• _WHAT IS NEEDED_: Write the listing below out again in full, dropping its pictures.

• _GIVEN RECORDS_:

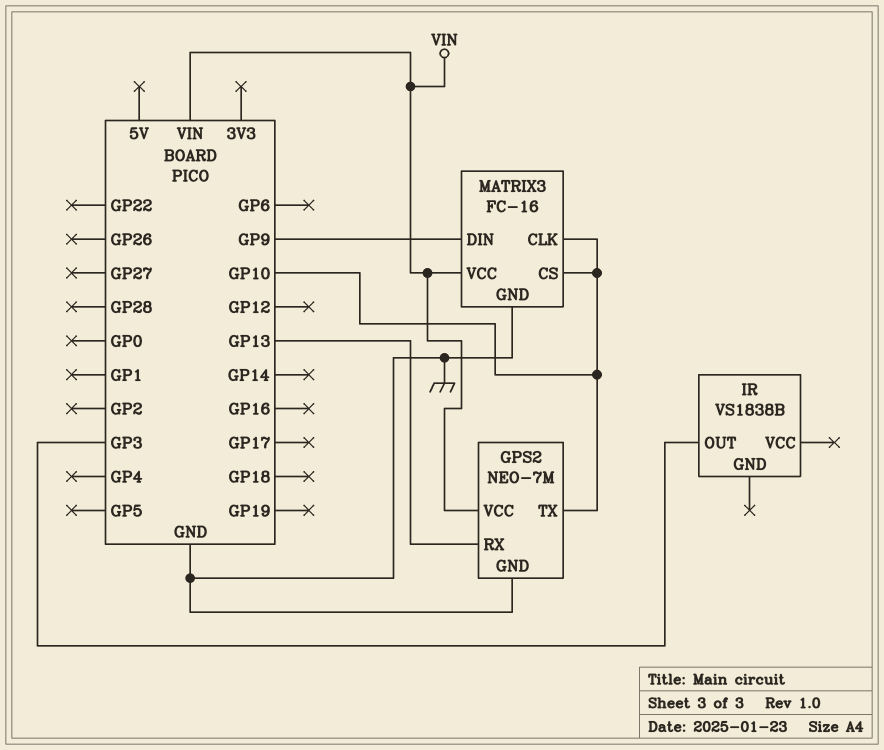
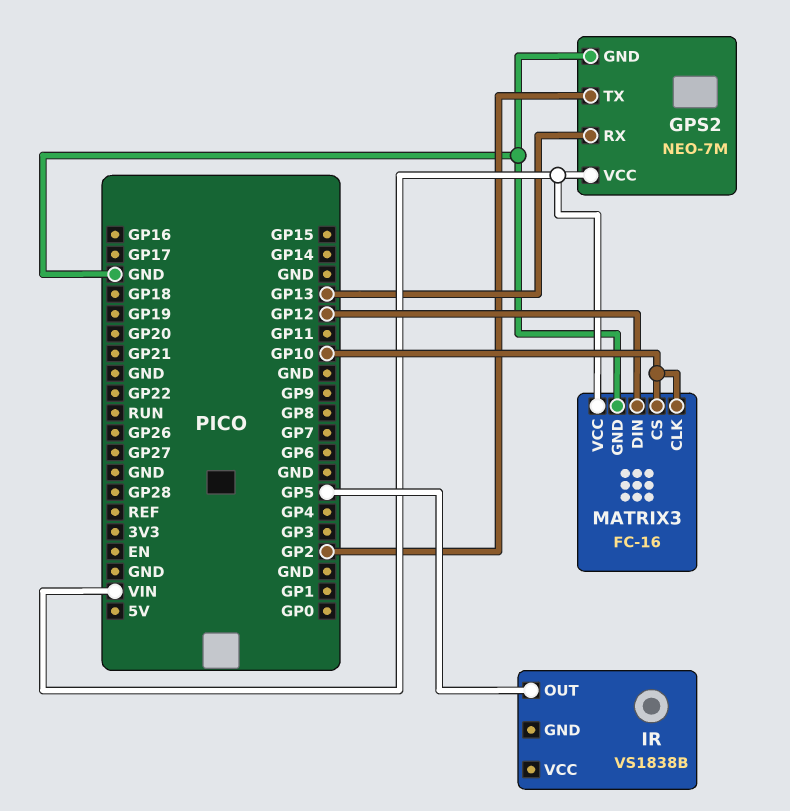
GPS2 pin TX: GP10 -> GP2
IR pin OUT: GP3 -> GP5
MATRIX3 pin DIN: GP9 -> GP12

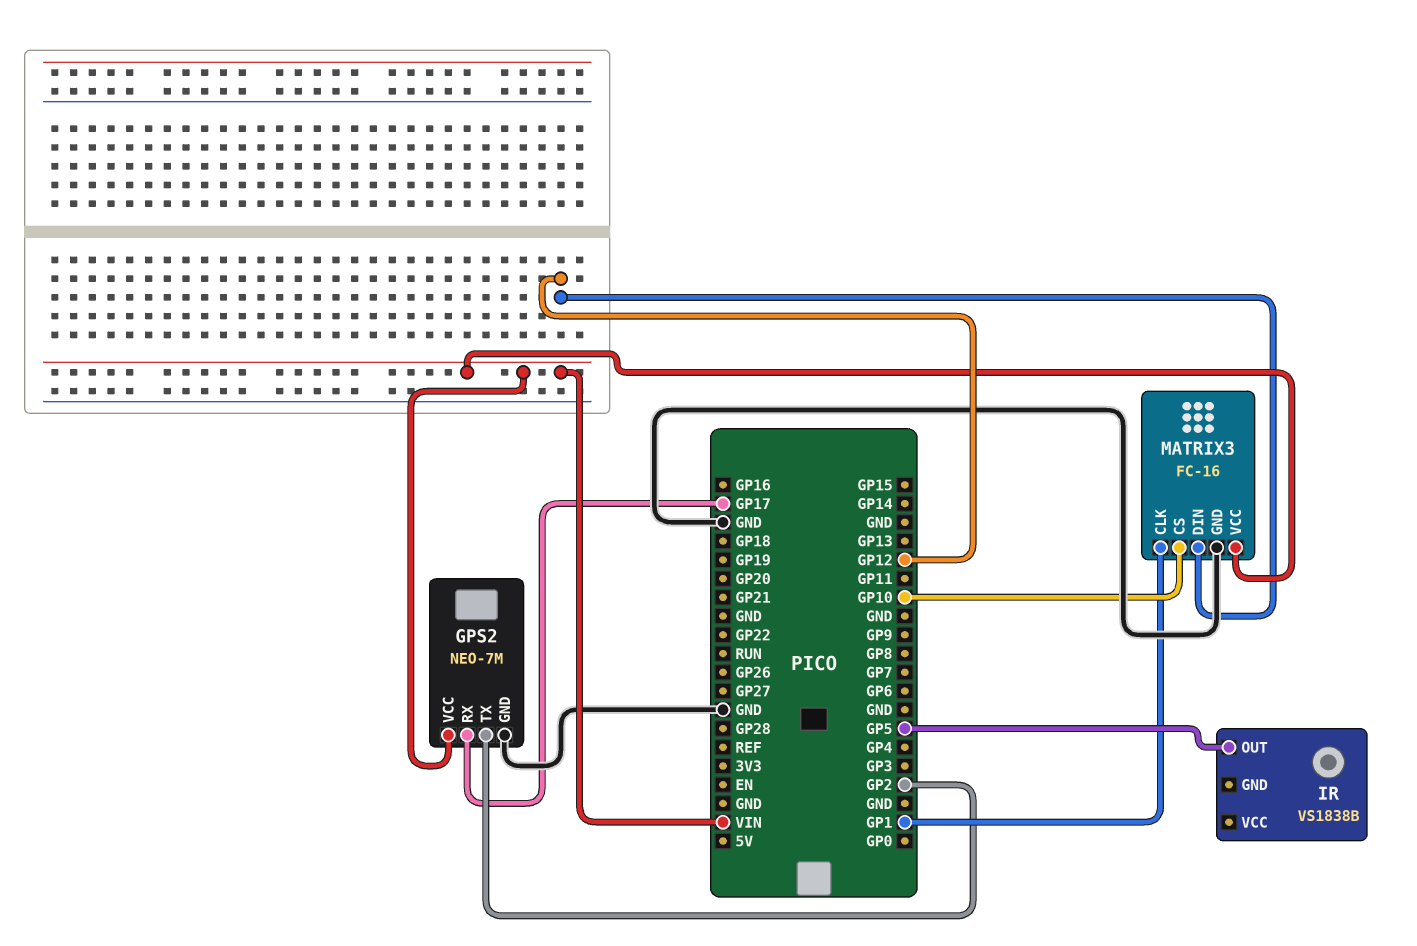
GPS2 pin RX: GP13 -> GP17
MATRIX3 pin CLK: GP10 -> GP1

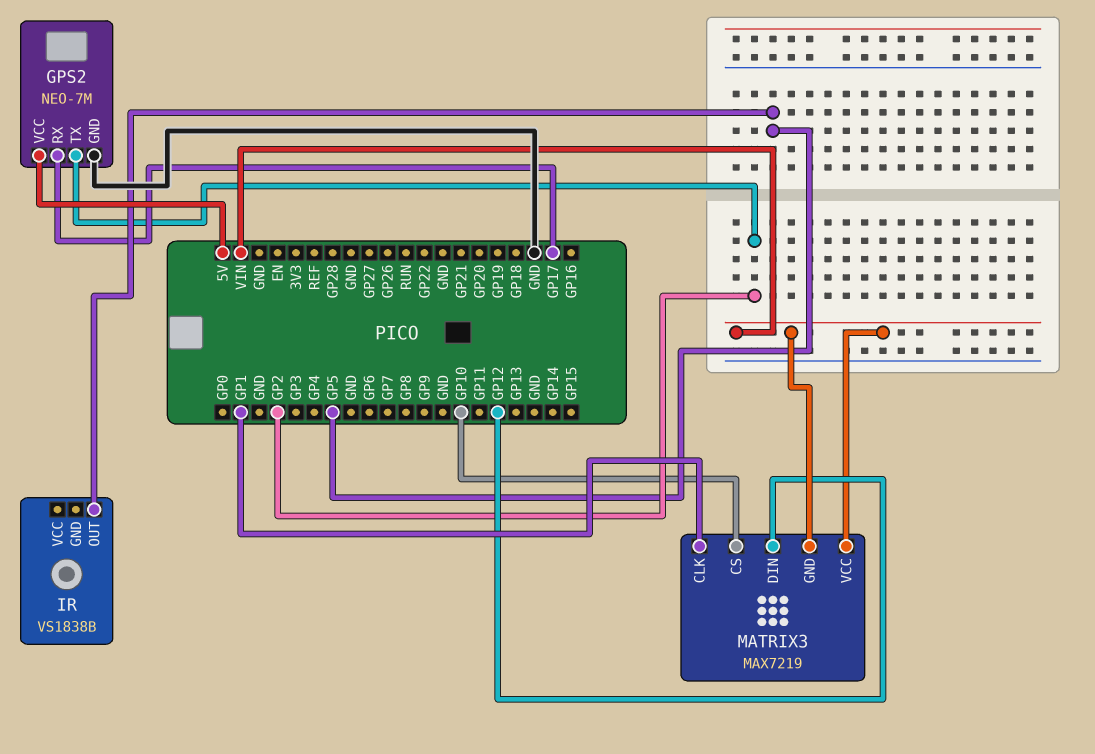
GPS2 pin VCC: VIN -> 5V
MATRIX3: FC-16 -> MAX7219
MATRIX3 pin GND: GND -> VIN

• _EXERCISE OUTPUT_:
GPS2 pin TX: GP10 -> GP2
IR pin OUT: GP3 -> GP5
MATRIX3 pin DIN: GP9 -> GP12

GPS2 pin RX: GP13 -> GP17
MATRIX3 pin CLK: GP10 -> GP1

GPS2 pin VCC: VIN -> 5V
MATRIX3: FC-16 -> MAX7219
MATRIX3 pin GND: GND -> VIN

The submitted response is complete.